# HOW TO COMPLETE THIS TASK
Select the lines below containing the word "slope".

# Object matching data
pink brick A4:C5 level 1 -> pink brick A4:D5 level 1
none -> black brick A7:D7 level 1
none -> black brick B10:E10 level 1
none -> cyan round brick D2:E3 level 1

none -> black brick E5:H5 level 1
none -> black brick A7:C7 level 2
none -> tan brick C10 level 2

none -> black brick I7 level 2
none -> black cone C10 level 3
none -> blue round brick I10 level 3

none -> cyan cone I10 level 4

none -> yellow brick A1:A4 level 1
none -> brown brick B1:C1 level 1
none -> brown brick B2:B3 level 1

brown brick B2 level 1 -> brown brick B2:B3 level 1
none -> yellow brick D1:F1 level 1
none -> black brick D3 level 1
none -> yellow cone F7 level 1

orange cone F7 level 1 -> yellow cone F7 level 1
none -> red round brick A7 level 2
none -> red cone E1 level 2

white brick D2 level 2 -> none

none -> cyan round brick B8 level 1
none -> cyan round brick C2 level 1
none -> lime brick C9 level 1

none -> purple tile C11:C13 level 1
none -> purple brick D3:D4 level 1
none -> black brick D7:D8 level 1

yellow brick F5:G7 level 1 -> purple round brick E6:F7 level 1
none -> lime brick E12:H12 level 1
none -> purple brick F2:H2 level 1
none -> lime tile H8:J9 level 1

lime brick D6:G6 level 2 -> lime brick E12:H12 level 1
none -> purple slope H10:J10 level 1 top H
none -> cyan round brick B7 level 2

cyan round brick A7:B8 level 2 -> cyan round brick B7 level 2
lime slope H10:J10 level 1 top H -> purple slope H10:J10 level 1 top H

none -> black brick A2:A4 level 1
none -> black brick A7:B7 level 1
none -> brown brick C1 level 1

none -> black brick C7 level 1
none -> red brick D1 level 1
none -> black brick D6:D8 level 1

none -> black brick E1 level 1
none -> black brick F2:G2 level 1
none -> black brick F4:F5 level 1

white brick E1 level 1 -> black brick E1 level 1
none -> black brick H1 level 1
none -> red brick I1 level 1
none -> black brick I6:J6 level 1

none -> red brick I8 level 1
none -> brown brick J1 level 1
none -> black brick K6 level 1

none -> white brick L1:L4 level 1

# EXPECTED OUTPUT
none -> purple slope H10:J10 level 1 top H
lime slope H10:J10 level 1 top H -> purple slope H10:J10 level 1 top H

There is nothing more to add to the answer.